EXERCISE INPUTS

= = = = =

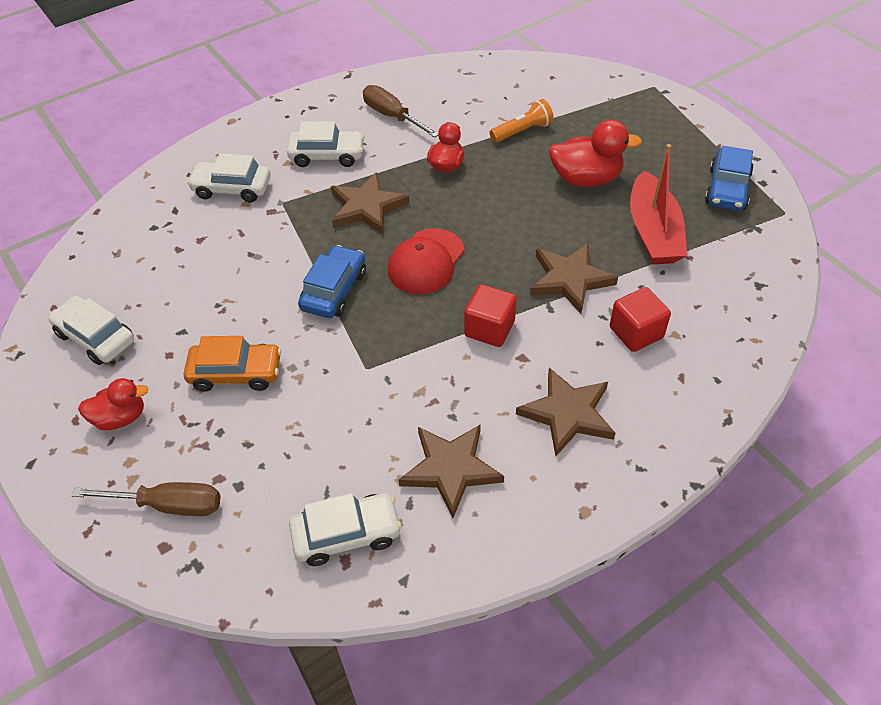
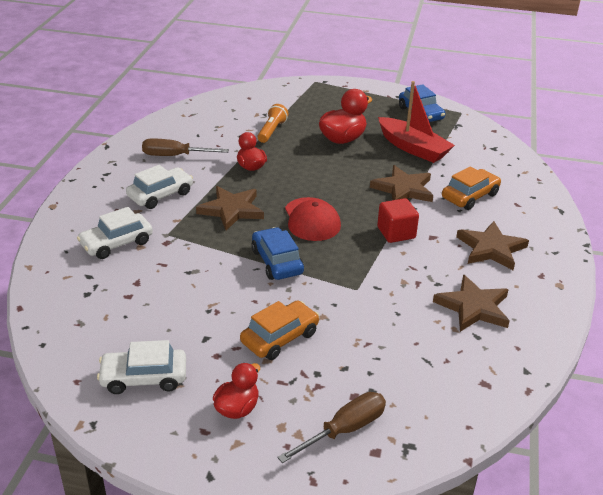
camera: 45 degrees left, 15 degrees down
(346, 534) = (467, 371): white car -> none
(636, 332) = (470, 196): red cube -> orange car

= = = = =

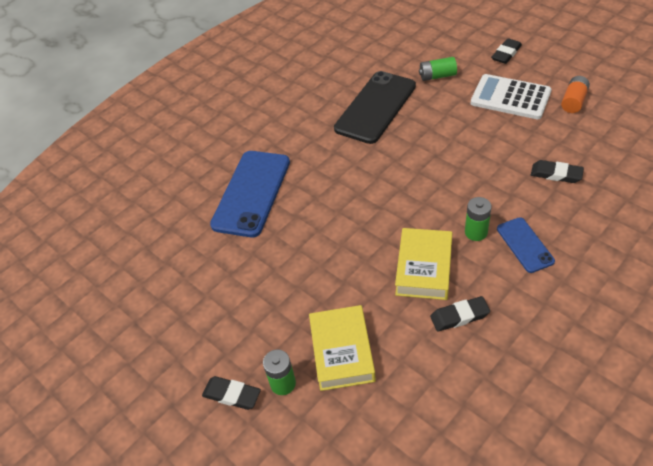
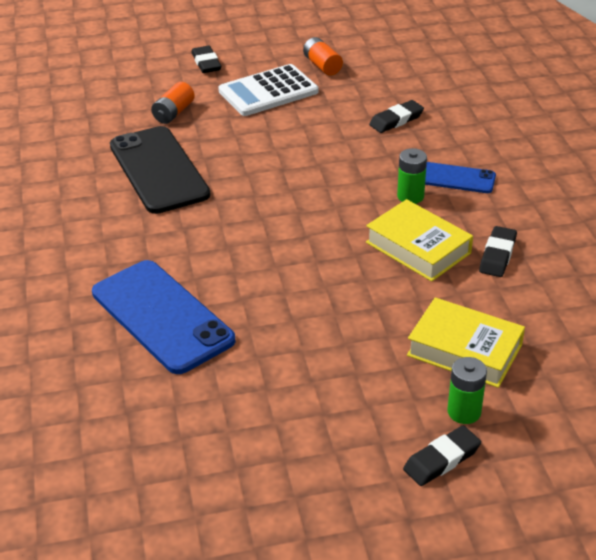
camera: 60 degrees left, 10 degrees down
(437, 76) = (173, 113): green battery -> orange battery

= = = = =

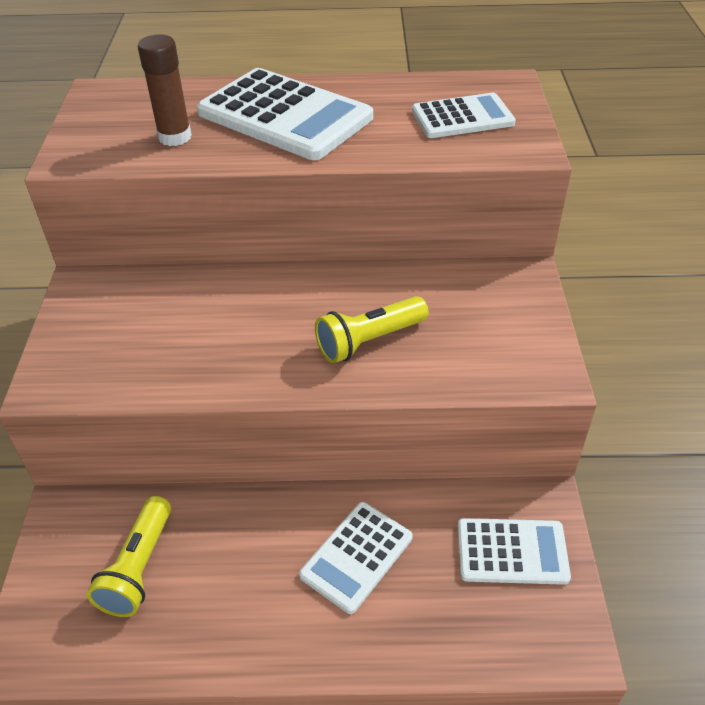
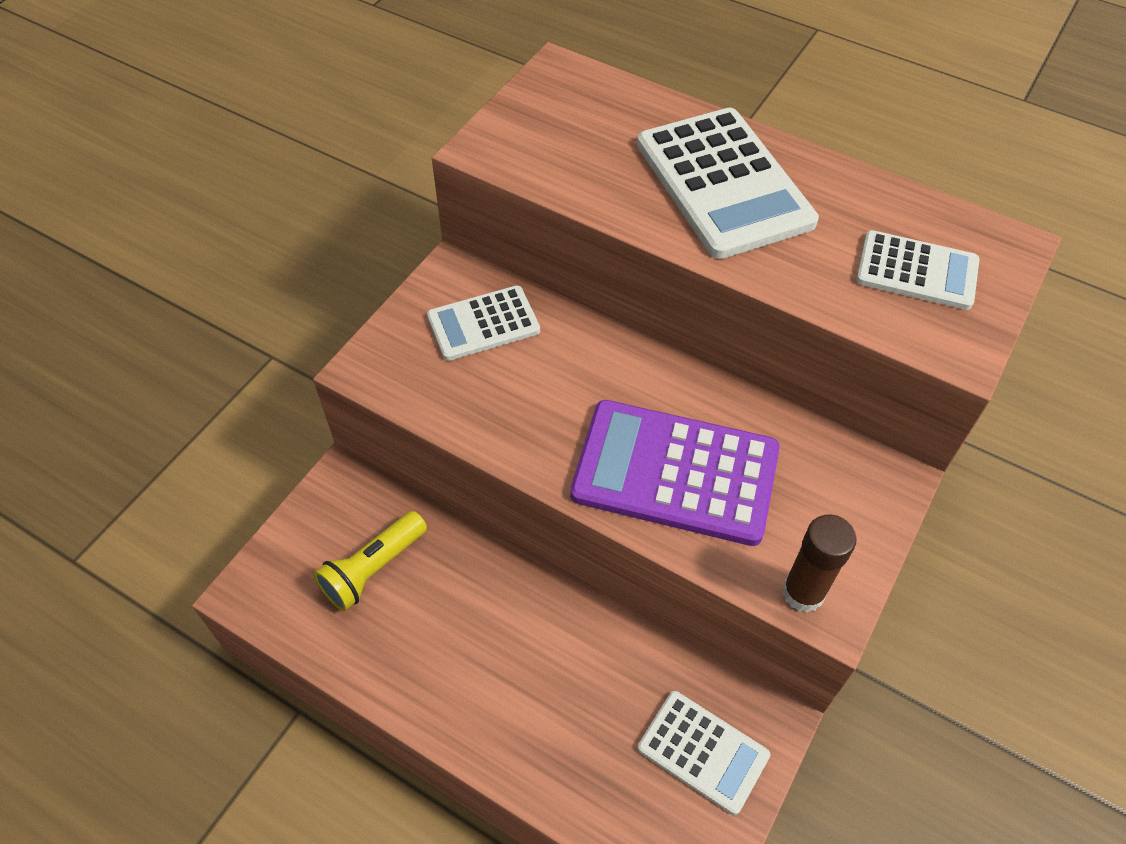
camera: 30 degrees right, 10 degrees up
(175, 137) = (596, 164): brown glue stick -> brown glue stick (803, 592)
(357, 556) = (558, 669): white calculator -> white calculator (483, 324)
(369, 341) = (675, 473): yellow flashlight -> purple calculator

= = = = =

REQUEST
Copy the records above exactly, beginning at the line that contains "camera: 45 degrees left, 15 degrees down" and stopping after the line that contains "(636, 332) = (470, 196): red".

OUTPUT
camera: 45 degrees left, 15 degrees down
(346, 534) = (467, 371): white car -> none
(636, 332) = (470, 196): red cube -> orange car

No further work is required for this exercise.